No line before the one holding "MIC pin OUT: 2 -> A0" is wanted; restate word for word that line and all lines after it to the end of the entries, excluding pictures.

Stored items from a collection
*-*-*

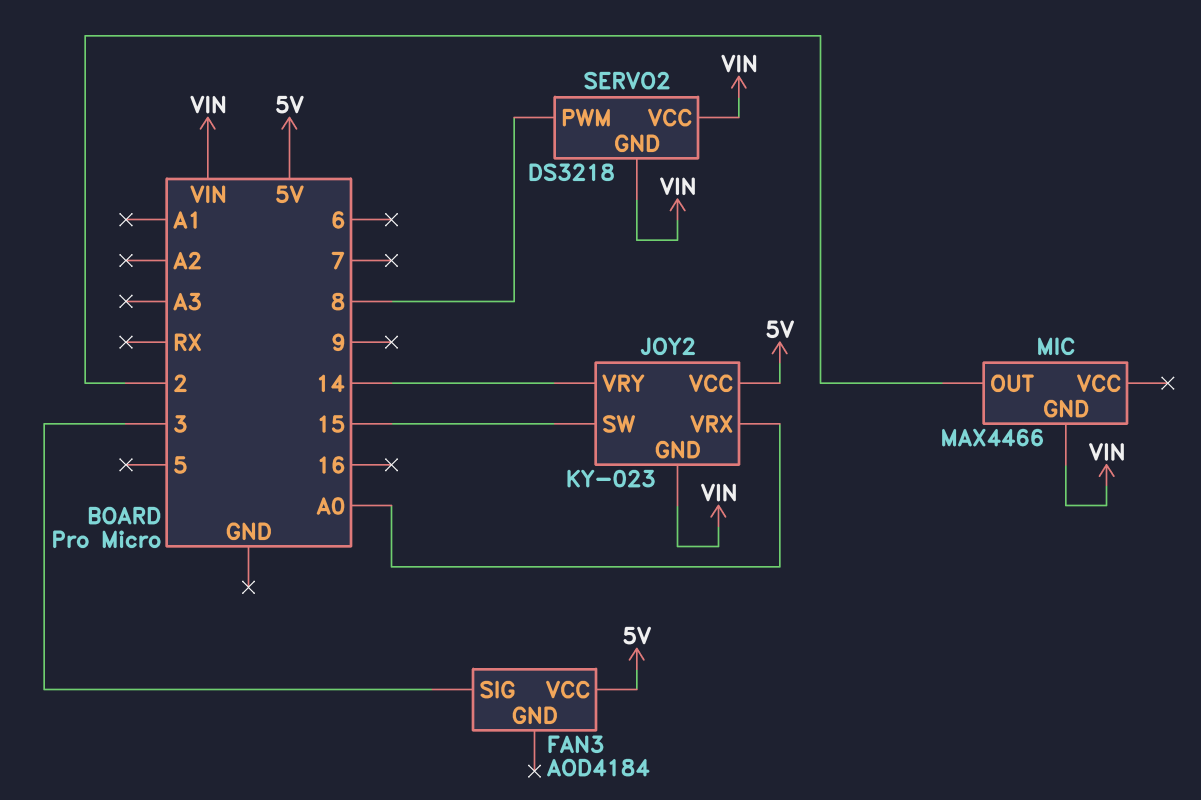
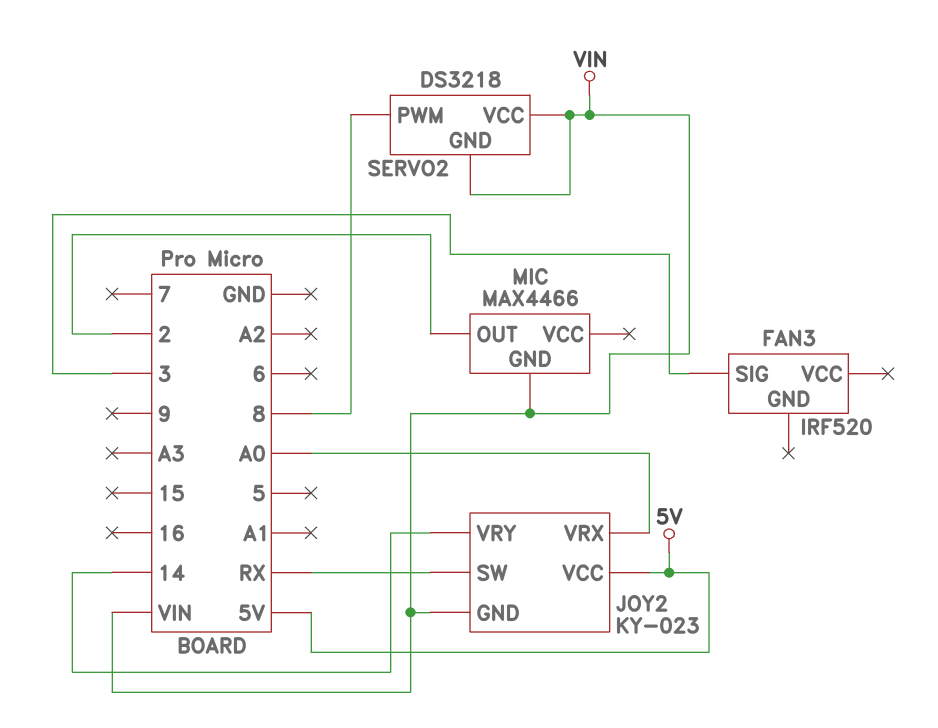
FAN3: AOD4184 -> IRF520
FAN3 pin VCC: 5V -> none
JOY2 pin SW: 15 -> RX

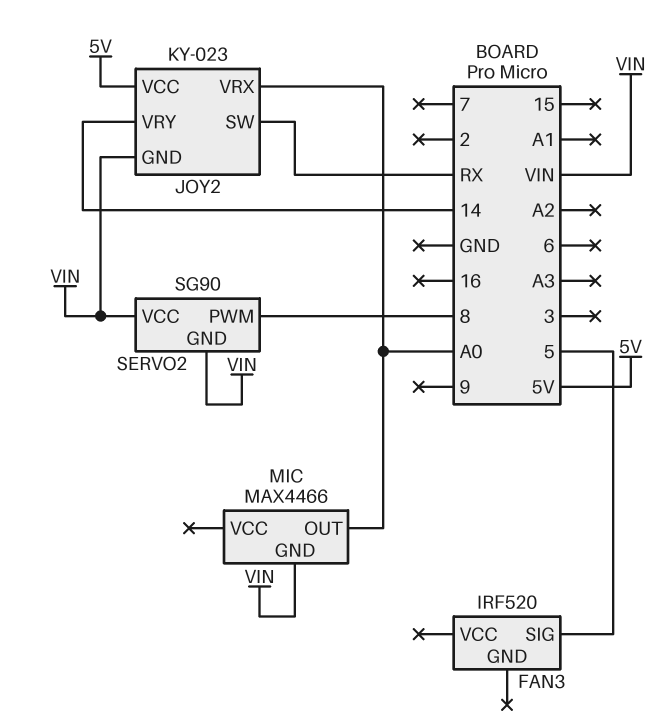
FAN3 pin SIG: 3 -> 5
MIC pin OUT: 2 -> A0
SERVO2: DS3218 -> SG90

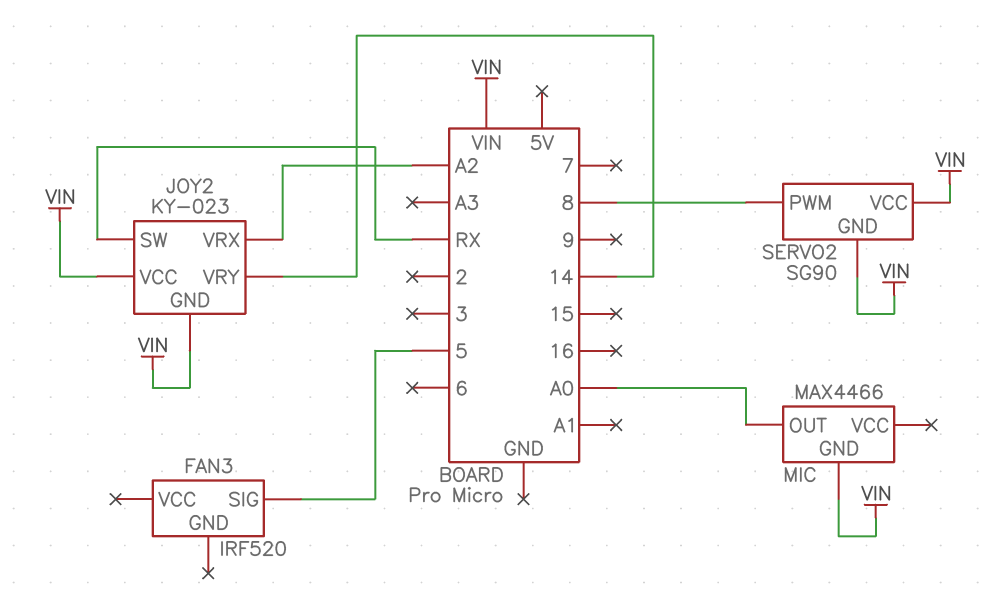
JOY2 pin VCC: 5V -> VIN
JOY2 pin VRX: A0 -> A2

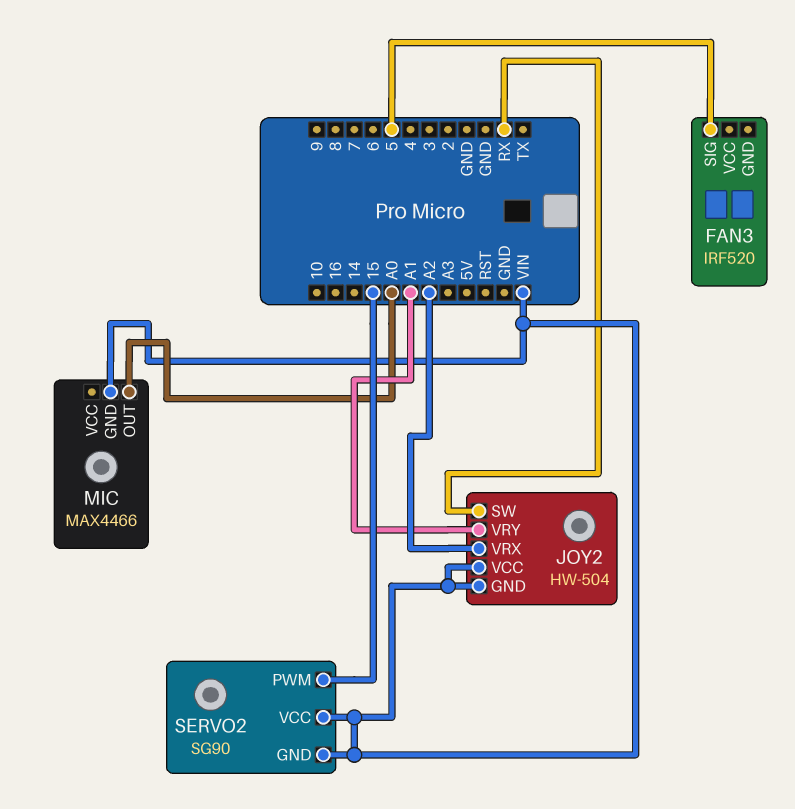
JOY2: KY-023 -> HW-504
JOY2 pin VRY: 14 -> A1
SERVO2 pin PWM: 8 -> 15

*-*-*

> FINAL ANSWER
MIC pin OUT: 2 -> A0
SERVO2: DS3218 -> SG90

JOY2 pin VCC: 5V -> VIN
JOY2 pin VRX: A0 -> A2

JOY2: KY-023 -> HW-504
JOY2 pin VRY: 14 -> A1
SERVO2 pin PWM: 8 -> 15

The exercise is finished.